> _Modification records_
BEGIN

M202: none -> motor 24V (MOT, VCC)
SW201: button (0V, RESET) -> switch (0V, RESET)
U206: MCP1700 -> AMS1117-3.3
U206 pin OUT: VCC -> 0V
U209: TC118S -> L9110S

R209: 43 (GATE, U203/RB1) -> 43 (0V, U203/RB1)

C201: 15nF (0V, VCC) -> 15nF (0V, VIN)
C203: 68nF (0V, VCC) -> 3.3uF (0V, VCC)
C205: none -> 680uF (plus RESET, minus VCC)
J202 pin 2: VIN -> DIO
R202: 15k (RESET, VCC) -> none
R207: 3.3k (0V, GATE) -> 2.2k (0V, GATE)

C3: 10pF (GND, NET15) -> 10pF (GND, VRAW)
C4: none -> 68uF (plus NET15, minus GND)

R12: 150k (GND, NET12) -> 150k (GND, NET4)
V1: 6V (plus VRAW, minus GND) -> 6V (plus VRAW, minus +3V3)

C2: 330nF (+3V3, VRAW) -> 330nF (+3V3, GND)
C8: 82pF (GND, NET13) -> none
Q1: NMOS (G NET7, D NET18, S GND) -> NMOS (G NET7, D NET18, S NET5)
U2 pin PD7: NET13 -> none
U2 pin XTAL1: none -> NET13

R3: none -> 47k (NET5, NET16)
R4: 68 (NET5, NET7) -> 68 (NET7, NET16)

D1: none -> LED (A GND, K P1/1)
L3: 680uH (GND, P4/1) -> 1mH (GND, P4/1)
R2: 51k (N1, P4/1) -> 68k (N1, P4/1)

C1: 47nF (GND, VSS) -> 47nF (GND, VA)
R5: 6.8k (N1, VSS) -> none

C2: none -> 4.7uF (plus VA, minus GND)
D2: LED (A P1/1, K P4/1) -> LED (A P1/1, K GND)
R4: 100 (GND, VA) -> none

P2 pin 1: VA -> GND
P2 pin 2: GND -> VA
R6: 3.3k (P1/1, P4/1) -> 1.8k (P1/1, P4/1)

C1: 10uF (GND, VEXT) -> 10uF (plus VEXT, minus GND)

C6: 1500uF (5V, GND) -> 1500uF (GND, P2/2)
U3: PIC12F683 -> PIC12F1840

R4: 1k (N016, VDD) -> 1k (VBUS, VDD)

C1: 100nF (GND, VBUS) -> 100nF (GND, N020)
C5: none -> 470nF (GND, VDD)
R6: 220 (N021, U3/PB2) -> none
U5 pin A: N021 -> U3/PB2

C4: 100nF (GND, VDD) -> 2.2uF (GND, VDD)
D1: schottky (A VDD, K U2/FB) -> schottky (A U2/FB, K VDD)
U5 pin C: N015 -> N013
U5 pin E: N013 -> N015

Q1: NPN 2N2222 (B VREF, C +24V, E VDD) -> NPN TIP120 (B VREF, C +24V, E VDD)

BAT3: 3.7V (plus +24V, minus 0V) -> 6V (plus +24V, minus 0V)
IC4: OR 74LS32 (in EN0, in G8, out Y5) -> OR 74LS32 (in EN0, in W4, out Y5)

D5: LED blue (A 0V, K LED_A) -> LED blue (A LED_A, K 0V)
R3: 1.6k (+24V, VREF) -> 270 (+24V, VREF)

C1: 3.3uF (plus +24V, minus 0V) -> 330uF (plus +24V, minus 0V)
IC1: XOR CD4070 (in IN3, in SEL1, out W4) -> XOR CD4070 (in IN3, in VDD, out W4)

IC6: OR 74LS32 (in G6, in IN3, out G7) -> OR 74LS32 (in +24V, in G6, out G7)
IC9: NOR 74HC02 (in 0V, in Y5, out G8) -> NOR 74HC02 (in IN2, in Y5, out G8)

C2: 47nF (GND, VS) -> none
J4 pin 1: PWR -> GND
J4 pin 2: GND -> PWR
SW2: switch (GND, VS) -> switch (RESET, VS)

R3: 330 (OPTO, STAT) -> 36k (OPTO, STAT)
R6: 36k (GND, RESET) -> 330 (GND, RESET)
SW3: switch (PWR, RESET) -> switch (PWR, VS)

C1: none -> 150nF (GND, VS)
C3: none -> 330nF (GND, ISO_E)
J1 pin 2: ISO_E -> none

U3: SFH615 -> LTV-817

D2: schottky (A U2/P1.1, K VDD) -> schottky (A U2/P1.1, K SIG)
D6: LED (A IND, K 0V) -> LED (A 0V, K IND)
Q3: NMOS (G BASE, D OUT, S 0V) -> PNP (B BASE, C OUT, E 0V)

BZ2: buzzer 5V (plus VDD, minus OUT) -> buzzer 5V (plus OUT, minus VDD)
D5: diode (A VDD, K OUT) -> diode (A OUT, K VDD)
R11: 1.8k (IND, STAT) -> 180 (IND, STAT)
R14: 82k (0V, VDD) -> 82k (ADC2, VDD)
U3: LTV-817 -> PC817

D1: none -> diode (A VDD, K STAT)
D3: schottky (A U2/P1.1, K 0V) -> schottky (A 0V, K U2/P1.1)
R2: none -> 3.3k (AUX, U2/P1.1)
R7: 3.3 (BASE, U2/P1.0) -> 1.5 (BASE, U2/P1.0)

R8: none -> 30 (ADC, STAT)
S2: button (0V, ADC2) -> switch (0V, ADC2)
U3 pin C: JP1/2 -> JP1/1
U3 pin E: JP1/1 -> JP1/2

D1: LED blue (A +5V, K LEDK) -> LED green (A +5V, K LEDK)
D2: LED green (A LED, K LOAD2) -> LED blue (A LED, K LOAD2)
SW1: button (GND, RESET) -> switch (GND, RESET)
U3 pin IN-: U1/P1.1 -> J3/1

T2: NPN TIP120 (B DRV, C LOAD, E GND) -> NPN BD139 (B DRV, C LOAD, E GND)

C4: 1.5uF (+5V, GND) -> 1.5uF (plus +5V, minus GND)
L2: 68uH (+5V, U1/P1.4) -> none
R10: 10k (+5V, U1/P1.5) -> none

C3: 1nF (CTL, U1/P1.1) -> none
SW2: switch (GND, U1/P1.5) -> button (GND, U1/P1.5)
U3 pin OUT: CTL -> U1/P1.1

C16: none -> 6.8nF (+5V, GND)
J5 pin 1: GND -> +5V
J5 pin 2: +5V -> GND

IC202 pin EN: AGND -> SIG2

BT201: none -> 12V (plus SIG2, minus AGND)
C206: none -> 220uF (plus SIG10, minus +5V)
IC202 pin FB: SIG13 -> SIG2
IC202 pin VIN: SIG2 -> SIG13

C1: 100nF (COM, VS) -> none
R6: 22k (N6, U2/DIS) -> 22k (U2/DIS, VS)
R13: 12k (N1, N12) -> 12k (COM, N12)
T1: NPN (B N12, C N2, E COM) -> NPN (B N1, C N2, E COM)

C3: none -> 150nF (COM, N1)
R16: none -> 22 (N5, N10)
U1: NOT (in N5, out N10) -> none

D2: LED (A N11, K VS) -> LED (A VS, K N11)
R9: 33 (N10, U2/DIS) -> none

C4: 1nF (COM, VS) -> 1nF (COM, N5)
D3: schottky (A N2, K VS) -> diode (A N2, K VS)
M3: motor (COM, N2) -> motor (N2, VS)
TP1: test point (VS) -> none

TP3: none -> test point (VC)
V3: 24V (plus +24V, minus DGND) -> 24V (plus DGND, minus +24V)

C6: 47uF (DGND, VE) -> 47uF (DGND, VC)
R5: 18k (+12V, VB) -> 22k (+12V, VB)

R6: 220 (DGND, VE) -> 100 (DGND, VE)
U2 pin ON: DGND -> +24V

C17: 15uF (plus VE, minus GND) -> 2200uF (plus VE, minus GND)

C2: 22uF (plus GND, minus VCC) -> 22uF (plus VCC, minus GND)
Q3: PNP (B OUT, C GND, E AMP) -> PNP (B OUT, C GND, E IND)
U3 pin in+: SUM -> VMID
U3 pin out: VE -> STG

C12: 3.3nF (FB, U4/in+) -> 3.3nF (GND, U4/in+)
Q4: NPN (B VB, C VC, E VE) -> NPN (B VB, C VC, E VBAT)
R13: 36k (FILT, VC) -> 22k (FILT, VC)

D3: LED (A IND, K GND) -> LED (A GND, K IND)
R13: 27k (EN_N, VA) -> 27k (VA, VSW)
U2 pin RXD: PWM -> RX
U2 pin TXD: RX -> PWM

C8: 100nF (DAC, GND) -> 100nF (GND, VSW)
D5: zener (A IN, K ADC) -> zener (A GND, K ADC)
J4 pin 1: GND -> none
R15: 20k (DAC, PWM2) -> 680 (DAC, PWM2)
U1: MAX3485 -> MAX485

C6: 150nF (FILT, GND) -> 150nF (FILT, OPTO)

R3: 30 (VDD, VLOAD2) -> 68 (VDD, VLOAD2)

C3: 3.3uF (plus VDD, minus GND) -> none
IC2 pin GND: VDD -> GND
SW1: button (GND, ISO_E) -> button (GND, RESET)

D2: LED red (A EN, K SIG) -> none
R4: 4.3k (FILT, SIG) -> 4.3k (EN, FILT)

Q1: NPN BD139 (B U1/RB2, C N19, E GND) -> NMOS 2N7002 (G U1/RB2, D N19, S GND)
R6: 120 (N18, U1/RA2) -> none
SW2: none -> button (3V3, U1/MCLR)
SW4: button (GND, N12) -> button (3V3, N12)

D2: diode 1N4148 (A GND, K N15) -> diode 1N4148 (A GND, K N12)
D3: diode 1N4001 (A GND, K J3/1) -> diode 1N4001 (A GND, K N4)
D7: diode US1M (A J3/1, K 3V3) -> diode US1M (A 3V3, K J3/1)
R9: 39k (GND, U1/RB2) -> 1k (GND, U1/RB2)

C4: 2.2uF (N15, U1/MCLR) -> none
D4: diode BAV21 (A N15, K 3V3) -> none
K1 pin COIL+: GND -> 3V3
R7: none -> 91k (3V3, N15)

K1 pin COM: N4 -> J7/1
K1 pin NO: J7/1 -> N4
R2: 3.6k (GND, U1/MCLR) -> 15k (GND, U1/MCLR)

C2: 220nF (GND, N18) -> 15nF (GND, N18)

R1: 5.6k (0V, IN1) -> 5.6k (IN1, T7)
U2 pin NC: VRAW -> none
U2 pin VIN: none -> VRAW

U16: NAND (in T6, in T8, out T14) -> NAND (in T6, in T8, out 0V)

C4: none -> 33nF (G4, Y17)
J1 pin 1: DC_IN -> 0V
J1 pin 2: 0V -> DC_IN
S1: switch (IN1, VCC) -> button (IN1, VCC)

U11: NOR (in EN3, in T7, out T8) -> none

END

> _Action item_
Look back at the data above. Transcribe exactly the lines starting at the line that contains "R3: none -> 47k (NET5, NET16)" and ending at the line that contains "U3: PIC12F683 -> PIC12F1840".

> _Task solution_
R3: none -> 47k (NET5, NET16)
R4: 68 (NET5, NET7) -> 68 (NET7, NET16)

D1: none -> LED (A GND, K P1/1)
L3: 680uH (GND, P4/1) -> 1mH (GND, P4/1)
R2: 51k (N1, P4/1) -> 68k (N1, P4/1)

C1: 47nF (GND, VSS) -> 47nF (GND, VA)
R5: 6.8k (N1, VSS) -> none

C2: none -> 4.7uF (plus VA, minus GND)
D2: LED (A P1/1, K P4/1) -> LED (A P1/1, K GND)
R4: 100 (GND, VA) -> none

P2 pin 1: VA -> GND
P2 pin 2: GND -> VA
R6: 3.3k (P1/1, P4/1) -> 1.8k (P1/1, P4/1)

C1: 10uF (GND, VEXT) -> 10uF (plus VEXT, minus GND)

C6: 1500uF (5V, GND) -> 1500uF (GND, P2/2)
U3: PIC12F683 -> PIC12F1840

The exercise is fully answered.